» **Task to carry out**: Note the line where "R14: none -> 47k (+9V, U2/SCL)" appears in the data below; write it out exactly, along with every line that comes after it to the end.

Recorded data:
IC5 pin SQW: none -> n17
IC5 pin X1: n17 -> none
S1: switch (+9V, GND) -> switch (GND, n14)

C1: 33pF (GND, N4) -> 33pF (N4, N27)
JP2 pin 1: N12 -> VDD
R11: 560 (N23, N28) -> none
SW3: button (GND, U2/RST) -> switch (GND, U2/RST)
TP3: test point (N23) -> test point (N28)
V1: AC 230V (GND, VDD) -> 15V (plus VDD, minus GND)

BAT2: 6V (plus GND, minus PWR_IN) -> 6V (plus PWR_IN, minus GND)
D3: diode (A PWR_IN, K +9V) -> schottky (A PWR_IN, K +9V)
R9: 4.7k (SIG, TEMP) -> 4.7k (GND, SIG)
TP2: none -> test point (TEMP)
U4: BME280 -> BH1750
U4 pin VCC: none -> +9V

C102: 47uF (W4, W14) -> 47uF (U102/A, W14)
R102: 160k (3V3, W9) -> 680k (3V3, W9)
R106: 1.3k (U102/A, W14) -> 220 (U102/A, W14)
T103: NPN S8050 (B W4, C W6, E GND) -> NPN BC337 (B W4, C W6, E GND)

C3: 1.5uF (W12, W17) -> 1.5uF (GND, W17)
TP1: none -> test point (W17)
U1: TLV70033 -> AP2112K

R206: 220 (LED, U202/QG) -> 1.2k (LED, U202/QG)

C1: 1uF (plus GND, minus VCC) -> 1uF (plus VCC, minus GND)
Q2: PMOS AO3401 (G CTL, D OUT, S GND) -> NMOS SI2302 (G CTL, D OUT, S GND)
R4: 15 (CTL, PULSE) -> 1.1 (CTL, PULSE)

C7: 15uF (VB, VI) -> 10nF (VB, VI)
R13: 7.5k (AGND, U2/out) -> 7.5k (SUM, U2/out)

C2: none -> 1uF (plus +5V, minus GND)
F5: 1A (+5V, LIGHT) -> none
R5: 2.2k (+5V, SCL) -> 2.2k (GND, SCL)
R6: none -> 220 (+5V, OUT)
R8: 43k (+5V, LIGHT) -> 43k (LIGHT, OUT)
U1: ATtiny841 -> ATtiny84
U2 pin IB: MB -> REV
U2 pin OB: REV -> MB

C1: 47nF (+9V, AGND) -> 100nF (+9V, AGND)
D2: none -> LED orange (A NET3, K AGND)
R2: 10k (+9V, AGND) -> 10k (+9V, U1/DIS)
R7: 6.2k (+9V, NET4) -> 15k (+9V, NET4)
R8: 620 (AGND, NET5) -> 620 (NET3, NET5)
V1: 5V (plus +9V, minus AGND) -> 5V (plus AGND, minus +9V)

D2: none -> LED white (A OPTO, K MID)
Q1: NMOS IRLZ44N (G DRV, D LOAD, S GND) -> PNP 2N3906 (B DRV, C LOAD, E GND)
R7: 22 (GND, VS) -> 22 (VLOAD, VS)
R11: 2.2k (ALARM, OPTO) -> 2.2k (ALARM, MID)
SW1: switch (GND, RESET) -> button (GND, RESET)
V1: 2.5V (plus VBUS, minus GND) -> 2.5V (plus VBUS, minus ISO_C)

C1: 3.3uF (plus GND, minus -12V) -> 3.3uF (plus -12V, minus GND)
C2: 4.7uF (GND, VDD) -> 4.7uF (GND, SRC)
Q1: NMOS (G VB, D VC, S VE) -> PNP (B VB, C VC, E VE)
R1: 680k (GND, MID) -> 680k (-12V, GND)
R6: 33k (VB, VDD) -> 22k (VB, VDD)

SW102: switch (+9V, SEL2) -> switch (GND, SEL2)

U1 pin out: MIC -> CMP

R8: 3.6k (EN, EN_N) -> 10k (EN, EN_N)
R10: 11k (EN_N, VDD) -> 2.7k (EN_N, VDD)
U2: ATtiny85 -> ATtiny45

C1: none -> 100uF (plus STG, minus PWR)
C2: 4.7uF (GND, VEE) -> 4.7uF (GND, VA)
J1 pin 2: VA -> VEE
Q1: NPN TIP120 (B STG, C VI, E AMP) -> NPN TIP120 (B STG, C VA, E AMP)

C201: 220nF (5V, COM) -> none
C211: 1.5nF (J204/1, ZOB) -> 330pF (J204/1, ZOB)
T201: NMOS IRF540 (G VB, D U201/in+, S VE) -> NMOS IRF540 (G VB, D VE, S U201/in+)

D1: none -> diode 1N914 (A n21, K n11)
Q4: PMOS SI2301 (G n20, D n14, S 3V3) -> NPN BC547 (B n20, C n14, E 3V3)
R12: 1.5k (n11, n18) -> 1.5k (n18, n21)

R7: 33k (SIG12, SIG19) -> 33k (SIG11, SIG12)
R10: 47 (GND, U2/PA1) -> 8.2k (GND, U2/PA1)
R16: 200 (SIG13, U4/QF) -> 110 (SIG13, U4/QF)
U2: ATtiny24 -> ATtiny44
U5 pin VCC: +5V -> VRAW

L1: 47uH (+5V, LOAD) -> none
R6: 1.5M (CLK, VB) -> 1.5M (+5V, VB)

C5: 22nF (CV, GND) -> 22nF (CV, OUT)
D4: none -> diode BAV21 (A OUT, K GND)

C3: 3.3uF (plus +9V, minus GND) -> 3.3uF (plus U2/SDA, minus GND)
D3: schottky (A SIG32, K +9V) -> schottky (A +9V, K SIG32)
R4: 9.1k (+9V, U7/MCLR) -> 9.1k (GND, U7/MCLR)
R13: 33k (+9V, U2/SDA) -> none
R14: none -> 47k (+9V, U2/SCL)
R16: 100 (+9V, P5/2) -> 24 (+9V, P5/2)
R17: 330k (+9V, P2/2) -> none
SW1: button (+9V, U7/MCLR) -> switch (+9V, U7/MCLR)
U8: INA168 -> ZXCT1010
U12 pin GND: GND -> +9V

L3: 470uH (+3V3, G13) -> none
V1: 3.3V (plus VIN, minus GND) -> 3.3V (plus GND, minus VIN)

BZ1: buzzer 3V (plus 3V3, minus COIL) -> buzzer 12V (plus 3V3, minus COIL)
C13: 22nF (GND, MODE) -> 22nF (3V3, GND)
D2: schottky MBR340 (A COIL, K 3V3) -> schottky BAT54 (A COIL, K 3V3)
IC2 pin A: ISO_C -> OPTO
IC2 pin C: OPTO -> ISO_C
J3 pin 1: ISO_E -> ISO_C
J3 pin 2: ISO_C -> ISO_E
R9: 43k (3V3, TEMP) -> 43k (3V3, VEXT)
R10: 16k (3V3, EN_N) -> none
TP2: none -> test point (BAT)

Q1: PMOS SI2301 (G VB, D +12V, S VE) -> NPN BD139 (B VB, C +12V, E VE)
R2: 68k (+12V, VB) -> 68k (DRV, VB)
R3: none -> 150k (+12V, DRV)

» **Output of the task**:
R14: none -> 47k (+9V, U2/SCL)
R16: 100 (+9V, P5/2) -> 24 (+9V, P5/2)
R17: 330k (+9V, P2/2) -> none
SW1: button (+9V, U7/MCLR) -> switch (+9V, U7/MCLR)
U8: INA168 -> ZXCT1010
U12 pin GND: GND -> +9V

L3: 470uH (+3V3, G13) -> none
V1: 3.3V (plus VIN, minus GND) -> 3.3V (plus GND, minus VIN)

BZ1: buzzer 3V (plus 3V3, minus COIL) -> buzzer 12V (plus 3V3, minus COIL)
C13: 22nF (GND, MODE) -> 22nF (3V3, GND)
D2: schottky MBR340 (A COIL, K 3V3) -> schottky BAT54 (A COIL, K 3V3)
IC2 pin A: ISO_C -> OPTO
IC2 pin C: OPTO -> ISO_C
J3 pin 1: ISO_E -> ISO_C
J3 pin 2: ISO_C -> ISO_E
R9: 43k (3V3, TEMP) -> 43k (3V3, VEXT)
R10: 16k (3V3, EN_N) -> none
TP2: none -> test point (BAT)

Q1: PMOS SI2301 (G VB, D +12V, S VE) -> NPN BD139 (B VB, C +12V, E VE)
R2: 68k (+12V, VB) -> 68k (DRV, VB)
R3: none -> 150k (+12V, DRV)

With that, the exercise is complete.